◆ **About this task**
Print every line below exactly as written, but leave the pictures behind.

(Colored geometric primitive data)
▬▬▬

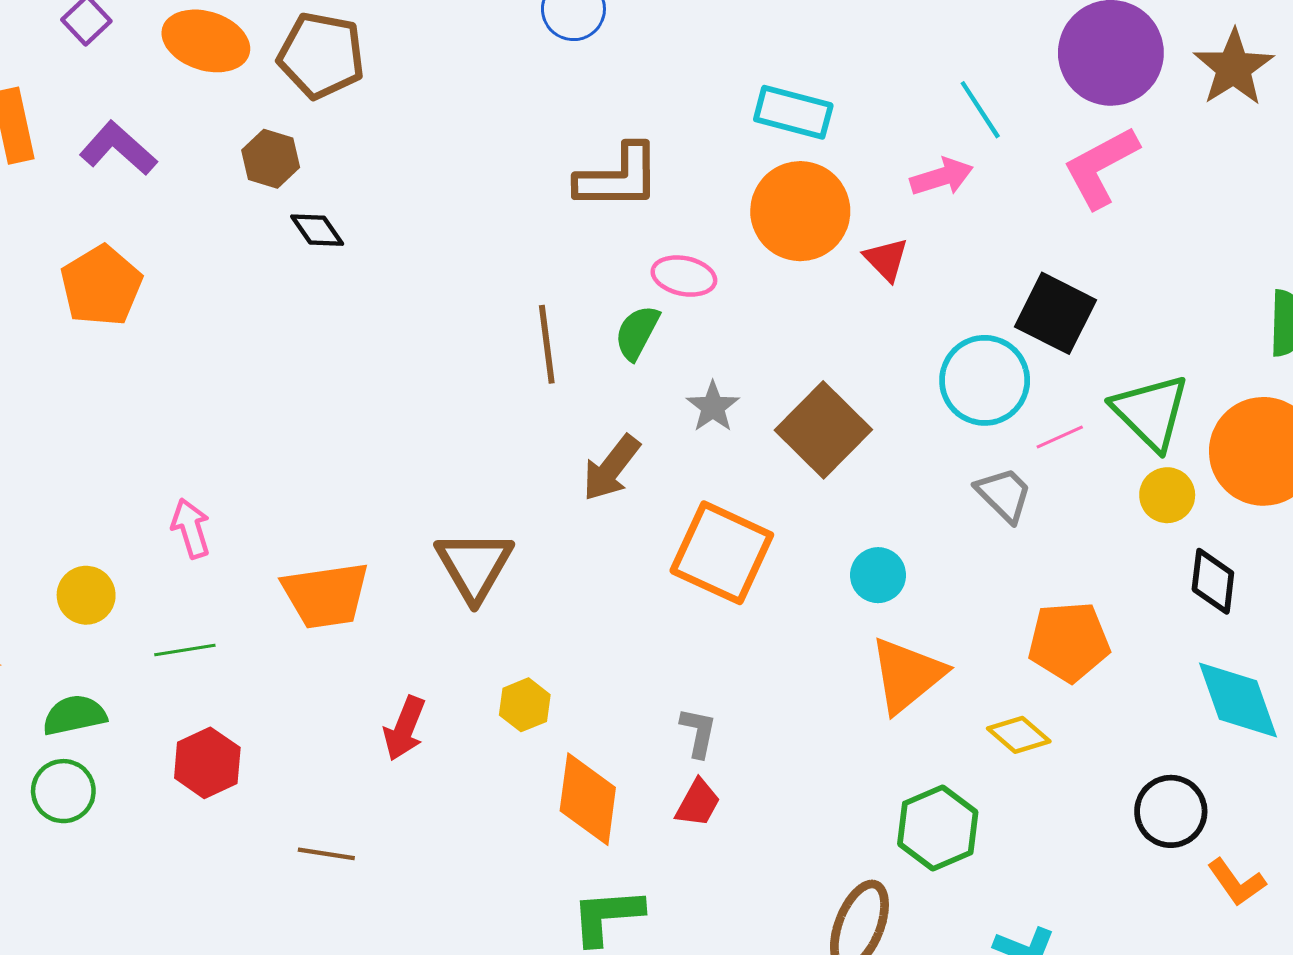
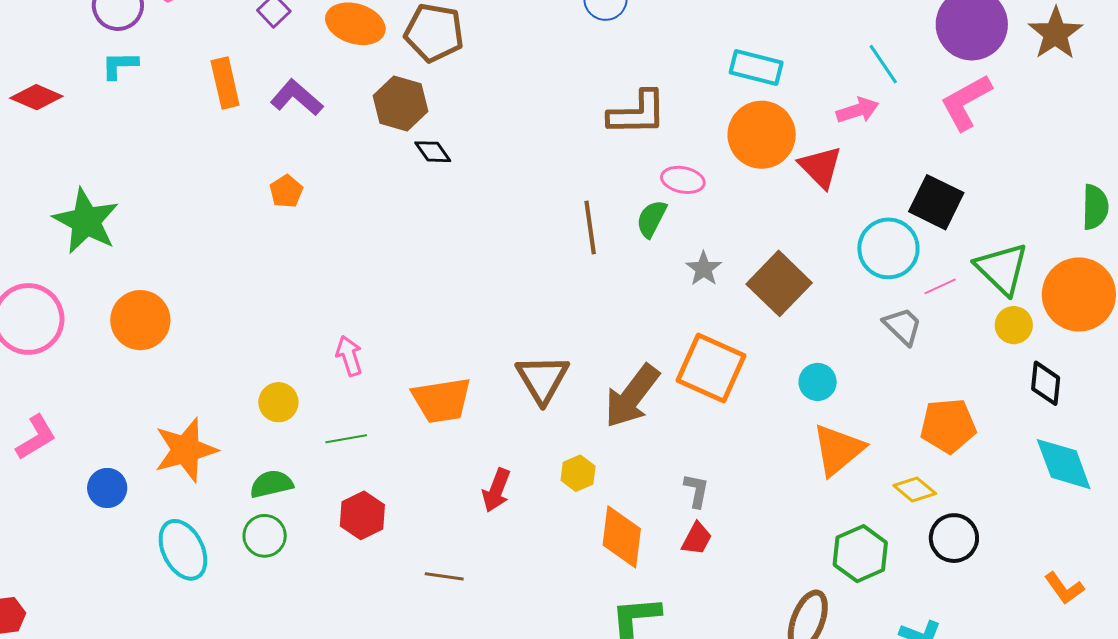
brown hexagon: (271, 159) -> (400, 103), size x1.4
red triangle: (886, 259) -> (820, 167), size x1.4
orange pentagon: (101, 286) -> (286, 191), size x0.6
brown arrow: (611, 468) -> (632, 396), moved, size x1.4
black circle: (1171, 811) -> (954, 538), moved

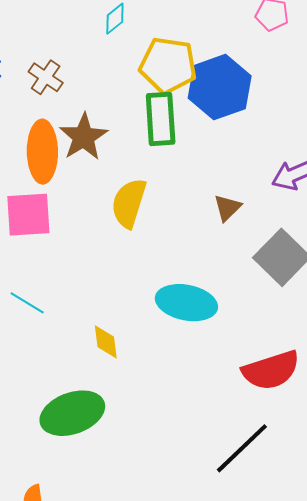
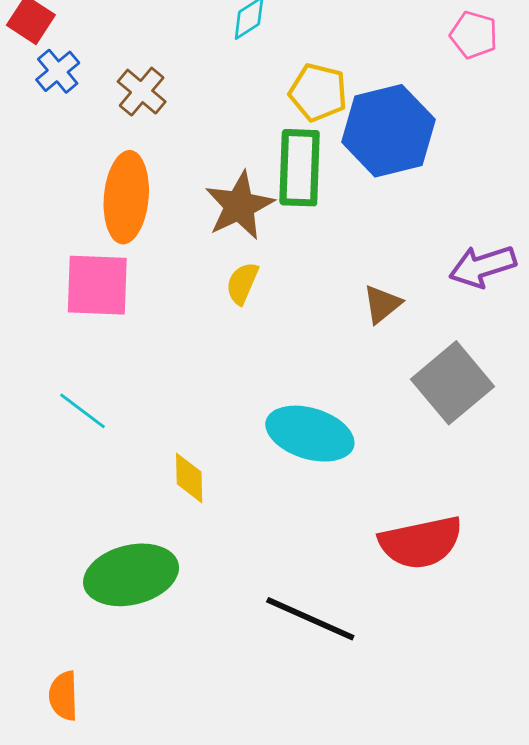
yellow pentagon: (168, 65) -> (318, 92), size x0.7
brown star: (84, 137) -> (239, 206), moved
yellow semicircle: (129, 203) -> (242, 283), size x0.6
black line: (242, 448) -> (310, 619), moved, turned 62

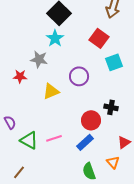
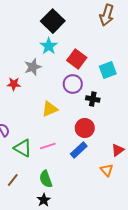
red square: (99, 38) -> (77, 59), moved
gray star: (39, 59) -> (33, 67), turned -30
yellow triangle: (51, 91) -> (50, 109), moved
black cross: (111, 107) -> (93, 99), moved
green semicircle: (89, 171) -> (46, 179), moved

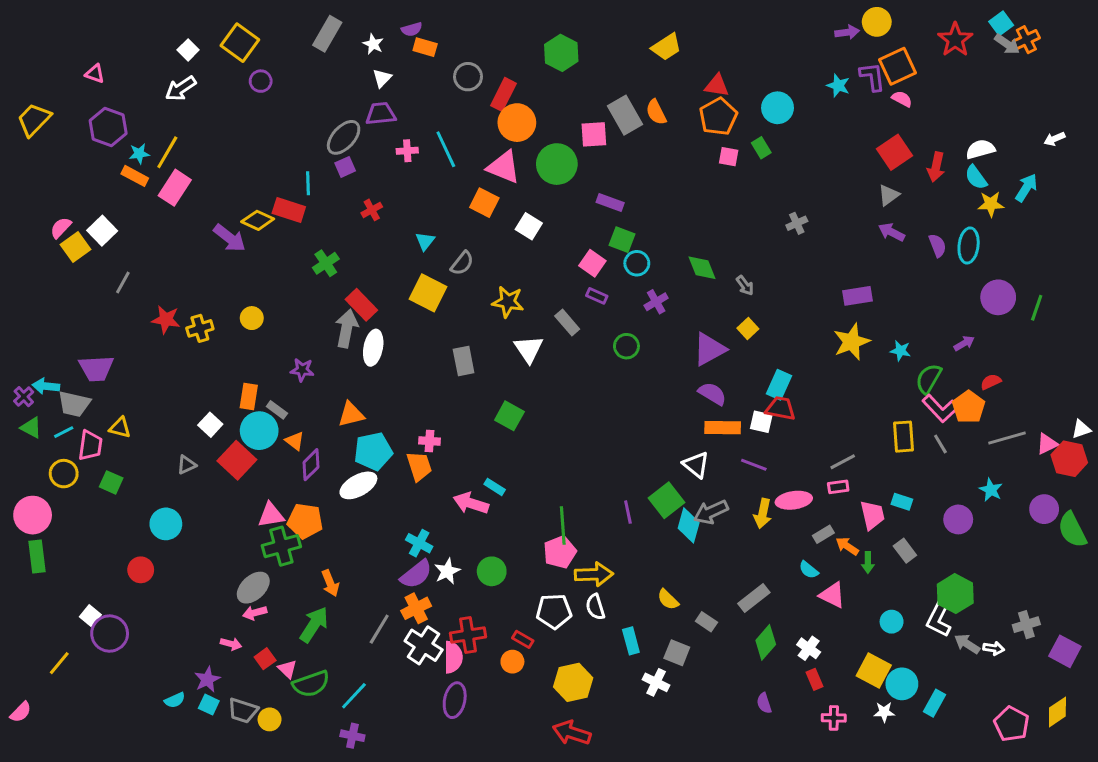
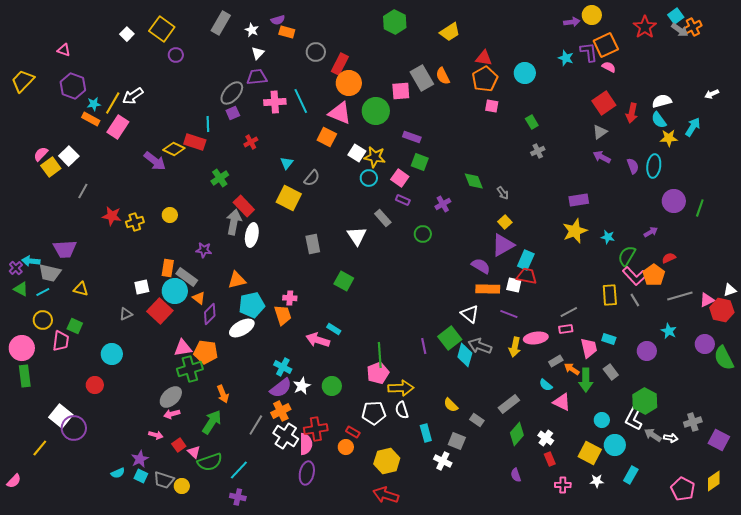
green hexagon: (561, 53) -> (395, 22), moved
white arrow: (181, 89) -> (133, 96), moved
green rectangle: (761, 148) -> (532, 122), moved
pink cross: (407, 151) -> (275, 102), size x1.5
cyan circle: (637, 263) -> (369, 178), moved
yellow star: (508, 302) -> (375, 157), moved
purple triangle: (709, 349) -> (503, 245), moved
gray rectangle: (277, 410) -> (187, 277), size x1.5
white square: (210, 425) -> (142, 287), turned 35
pink trapezoid: (90, 445) -> (61, 341), moved
gray arrow: (711, 512) -> (480, 346), turned 45
green arrow: (868, 562) -> (586, 380), size x1.6
white square: (90, 616) -> (61, 416), size x1.6
cyan circle: (902, 684) -> (615, 445), moved

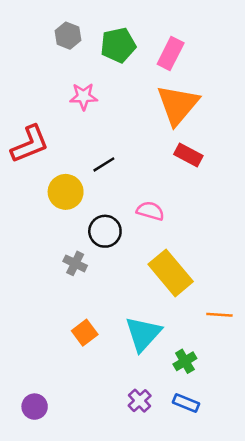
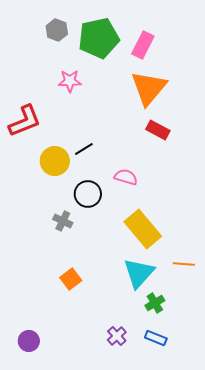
green pentagon: (118, 45) -> (99, 38), size x1.4
black line: (104, 164) -> (84, 149), moved
cyan triangle: (143, 334) -> (139, 273), moved

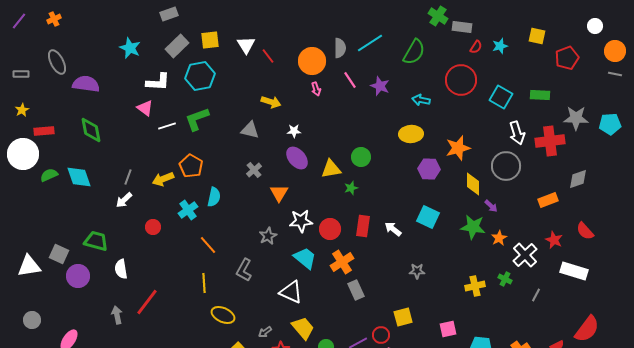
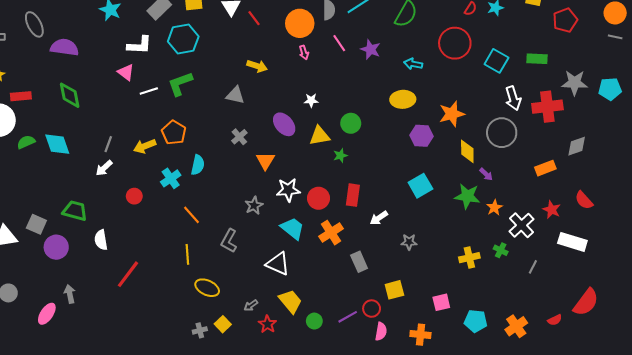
white star: (294, 131) -> (311, 100), moved
cyan square: (428, 217) -> (420, 186), turned 35
white arrow: (393, 229) -> (379, 218), moved, turned -72
gray rectangle: (356, 290) -> (359, 262), moved
gray arrow: (117, 315) -> (70, 294), moved

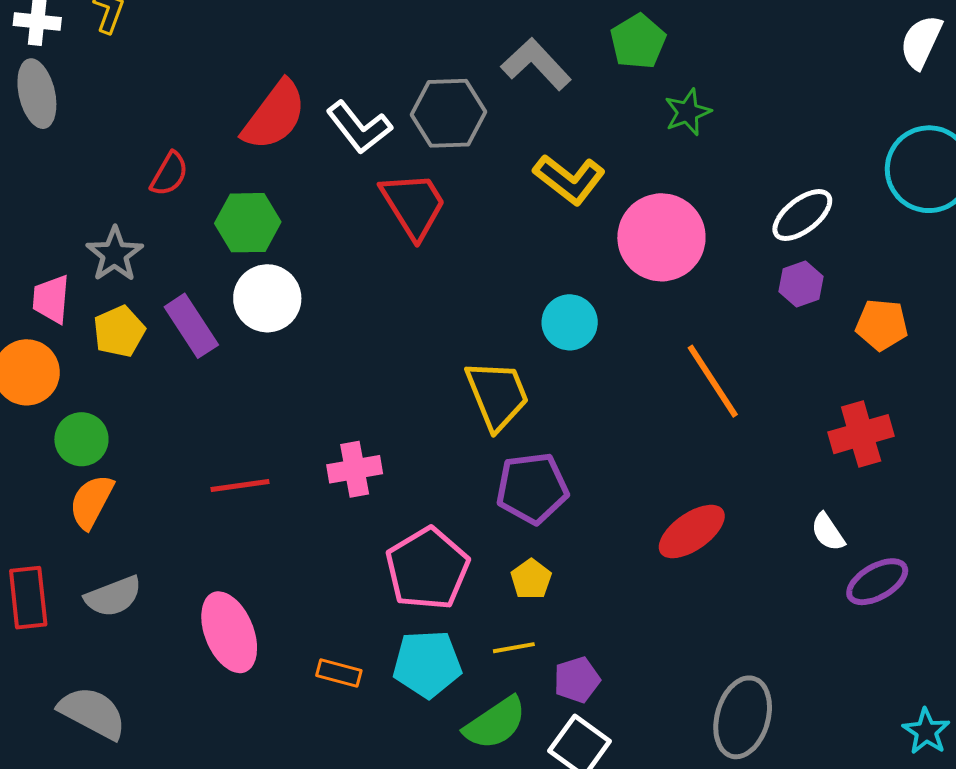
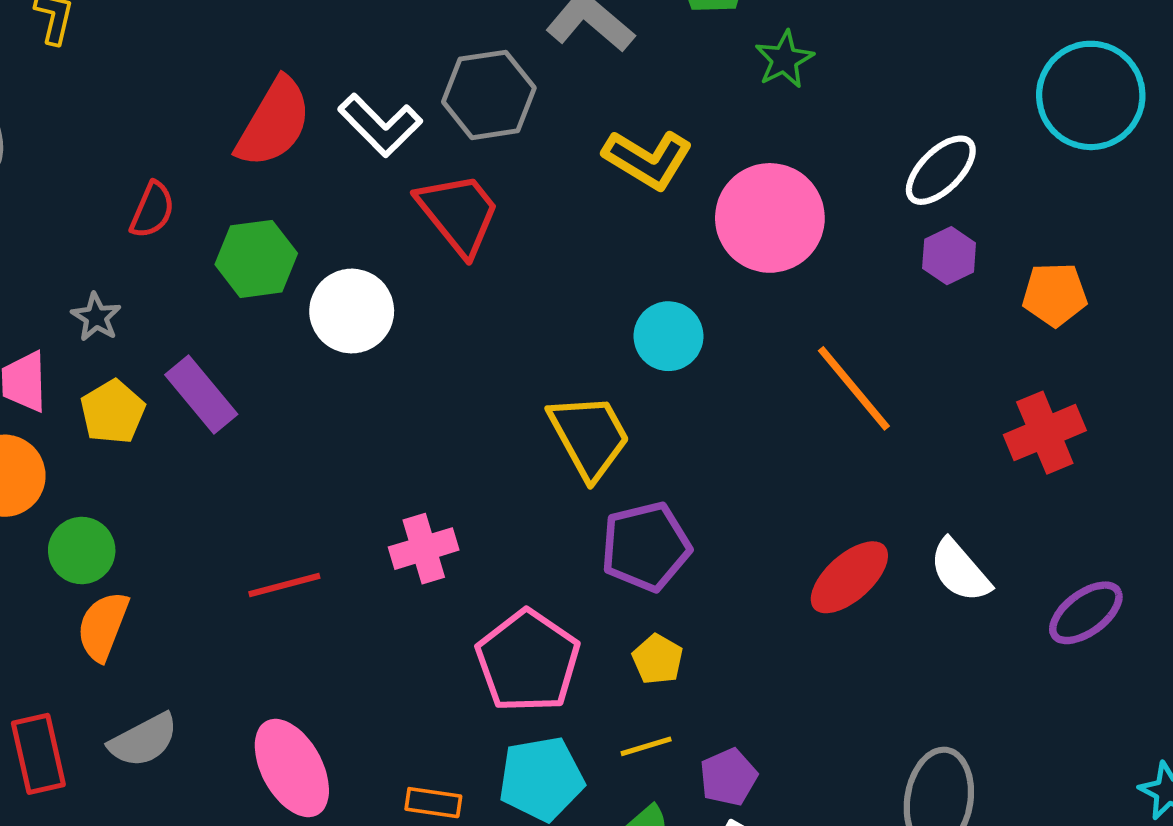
gray star: (115, 254) -> (96, 317), size x0.7
white circle: (267, 298) -> (352, 311), moved
white semicircle: (828, 532) -> (960, 571), moved, size x1.4

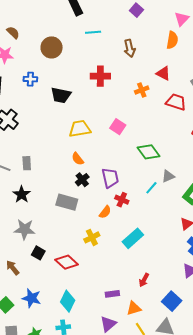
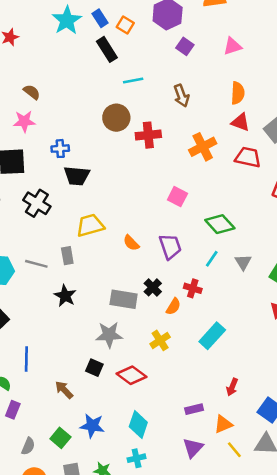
pink triangle: (182, 19) -> (232, 46), moved, turned 35
orange semicircle: (172, 40) -> (238, 93), moved
brown circle: (52, 47) -> (116, 118), moved
red triangle: (163, 73) -> (240, 122), moved
orange cross: (142, 90) -> (203, 147), size x1.5
black trapezoid: (61, 95) -> (77, 176), moved
yellow trapezoid: (80, 129) -> (90, 225), moved
gray triangle: (168, 176) -> (243, 262), moved, turned -32
purple trapezoid: (110, 178) -> (170, 246), moved
black cross: (82, 180) -> (153, 287), moved
cyan line: (151, 188) -> (212, 259), moved
gray star: (25, 229) -> (109, 335), moved

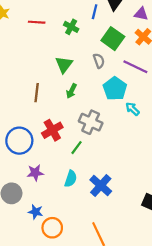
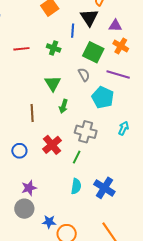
cyan arrow: (132, 109) -> (124, 128), moved, turned 80
blue circle: (19, 141) -> (19, 151), moved, size x0.6
purple star: (35, 173) -> (29, 188), moved

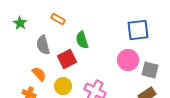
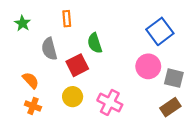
orange rectangle: (58, 19) -> (67, 19), turned 56
blue square: (138, 30) -> (160, 31), turned -30
orange semicircle: (39, 74) -> (31, 80), moved

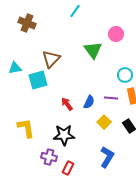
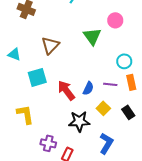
cyan triangle: (15, 68) -> (14, 54), turned 32
cyan square: (38, 80) -> (37, 77), moved
red arrow: (67, 104) -> (66, 90), size x1.5
black star: (64, 135) -> (79, 121), moved

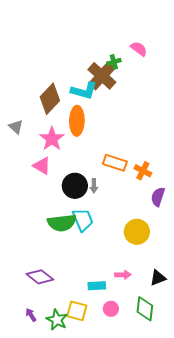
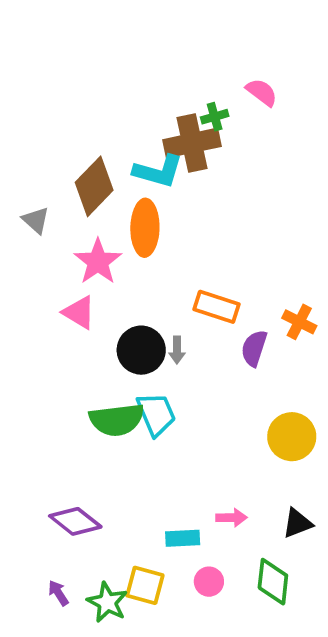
brown cross: (102, 76) -> (192, 143), turned 36
gray triangle: (16, 127) -> (36, 220), moved
orange cross: (143, 171) -> (299, 322), moved
purple semicircle: (158, 197) -> (254, 348), moved
yellow circle: (137, 232) -> (292, 437), moved

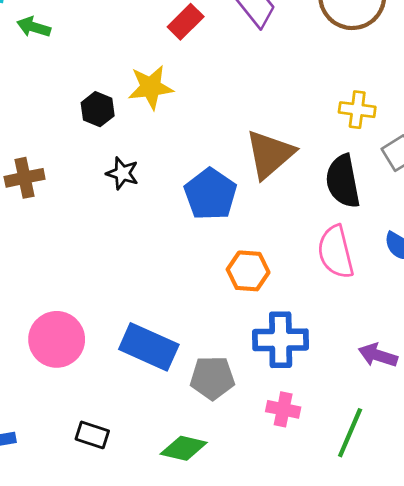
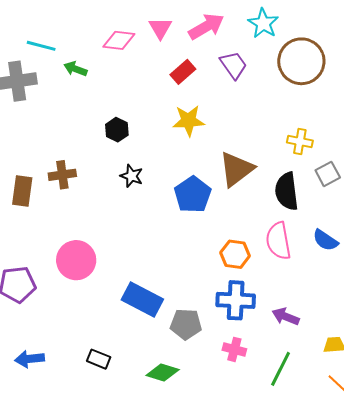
yellow star: (151, 87) -> (189, 121), moved
orange hexagon: (248, 271) -> (235, 254), moved
pink circle: (57, 339) -> (76, 260), moved
purple arrow: (378, 355) -> (286, 317), moved

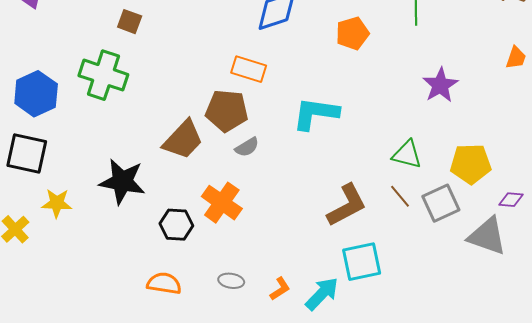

▬▬▬

◆ **Answer section**
brown hexagon: (271, 159) -> (400, 103), size x1.4
red triangle: (886, 259) -> (820, 167), size x1.4
orange pentagon: (101, 286) -> (286, 191), size x0.6
brown arrow: (611, 468) -> (632, 396), moved, size x1.4
black circle: (1171, 811) -> (954, 538), moved

yellow pentagon: (168, 65) -> (318, 92), size x0.7
brown star: (84, 137) -> (239, 206), moved
yellow semicircle: (129, 203) -> (242, 283), size x0.6
black line: (242, 448) -> (310, 619), moved, turned 62

red square: (99, 38) -> (77, 59), moved
gray star: (39, 59) -> (33, 67), turned -30
yellow triangle: (51, 91) -> (50, 109), moved
black cross: (111, 107) -> (93, 99), moved
green semicircle: (89, 171) -> (46, 179), moved

green hexagon: (561, 53) -> (395, 22), moved
white arrow: (181, 89) -> (133, 96), moved
green rectangle: (761, 148) -> (532, 122), moved
pink cross: (407, 151) -> (275, 102), size x1.5
cyan circle: (637, 263) -> (369, 178), moved
yellow star: (508, 302) -> (375, 157), moved
purple triangle: (709, 349) -> (503, 245), moved
gray rectangle: (277, 410) -> (187, 277), size x1.5
white square: (210, 425) -> (142, 287), turned 35
pink trapezoid: (90, 445) -> (61, 341), moved
gray arrow: (711, 512) -> (480, 346), turned 45
green arrow: (868, 562) -> (586, 380), size x1.6
white square: (90, 616) -> (61, 416), size x1.6
cyan circle: (902, 684) -> (615, 445), moved

green pentagon: (118, 45) -> (99, 38), size x1.4
black line: (104, 164) -> (84, 149), moved
cyan triangle: (143, 334) -> (139, 273), moved

white star: (294, 131) -> (311, 100), moved
cyan square: (428, 217) -> (420, 186), turned 35
white arrow: (393, 229) -> (379, 218), moved, turned -72
gray rectangle: (356, 290) -> (359, 262), moved
gray arrow: (117, 315) -> (70, 294), moved

gray star: (115, 254) -> (96, 317), size x0.7
white circle: (267, 298) -> (352, 311), moved
white semicircle: (828, 532) -> (960, 571), moved, size x1.4

pink triangle: (182, 19) -> (232, 46), moved, turned 35
orange semicircle: (172, 40) -> (238, 93), moved
brown circle: (52, 47) -> (116, 118), moved
red triangle: (163, 73) -> (240, 122), moved
orange cross: (142, 90) -> (203, 147), size x1.5
black trapezoid: (61, 95) -> (77, 176), moved
yellow trapezoid: (80, 129) -> (90, 225), moved
gray triangle: (168, 176) -> (243, 262), moved, turned -32
purple trapezoid: (110, 178) -> (170, 246), moved
black cross: (82, 180) -> (153, 287), moved
cyan line: (151, 188) -> (212, 259), moved
gray star: (25, 229) -> (109, 335), moved

cyan arrow: (132, 109) -> (124, 128), moved, turned 80
blue circle: (19, 141) -> (19, 151), moved, size x0.6
purple star: (35, 173) -> (29, 188), moved

orange rectangle: (58, 19) -> (67, 19), turned 56
blue square: (138, 30) -> (160, 31), turned -30
orange semicircle: (39, 74) -> (31, 80), moved

cyan triangle: (15, 68) -> (14, 54), turned 32
cyan square: (38, 80) -> (37, 77), moved
red arrow: (67, 104) -> (66, 90), size x1.5
black star: (64, 135) -> (79, 121), moved

brown cross: (102, 76) -> (192, 143), turned 36
gray triangle: (16, 127) -> (36, 220), moved
orange cross: (143, 171) -> (299, 322), moved
purple semicircle: (158, 197) -> (254, 348), moved
yellow circle: (137, 232) -> (292, 437), moved

yellow star: (151, 87) -> (189, 121), moved
orange hexagon: (248, 271) -> (235, 254), moved
pink circle: (57, 339) -> (76, 260), moved
purple arrow: (378, 355) -> (286, 317), moved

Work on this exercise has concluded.